Input data Start Marker

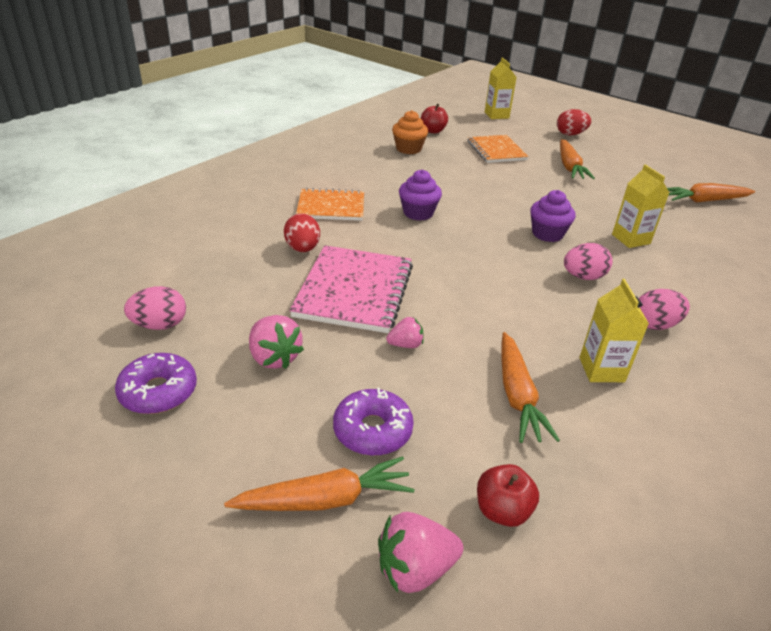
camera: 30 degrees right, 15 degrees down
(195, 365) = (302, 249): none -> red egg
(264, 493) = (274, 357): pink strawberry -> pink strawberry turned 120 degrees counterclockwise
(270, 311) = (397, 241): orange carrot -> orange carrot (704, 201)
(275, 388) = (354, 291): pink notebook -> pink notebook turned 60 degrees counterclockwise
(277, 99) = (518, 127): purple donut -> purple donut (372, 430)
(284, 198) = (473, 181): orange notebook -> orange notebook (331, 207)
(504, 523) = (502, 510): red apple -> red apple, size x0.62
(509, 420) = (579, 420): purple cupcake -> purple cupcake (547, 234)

Input data End Marker

**Work request**. Write out again, exactly, the line containing "(504, 523) = (502, 510): red" and every later line of the records. Omit the rest.

**The completed task**.
(504, 523) = (502, 510): red apple -> red apple, size x0.62
(509, 420) = (579, 420): purple cupcake -> purple cupcake (547, 234)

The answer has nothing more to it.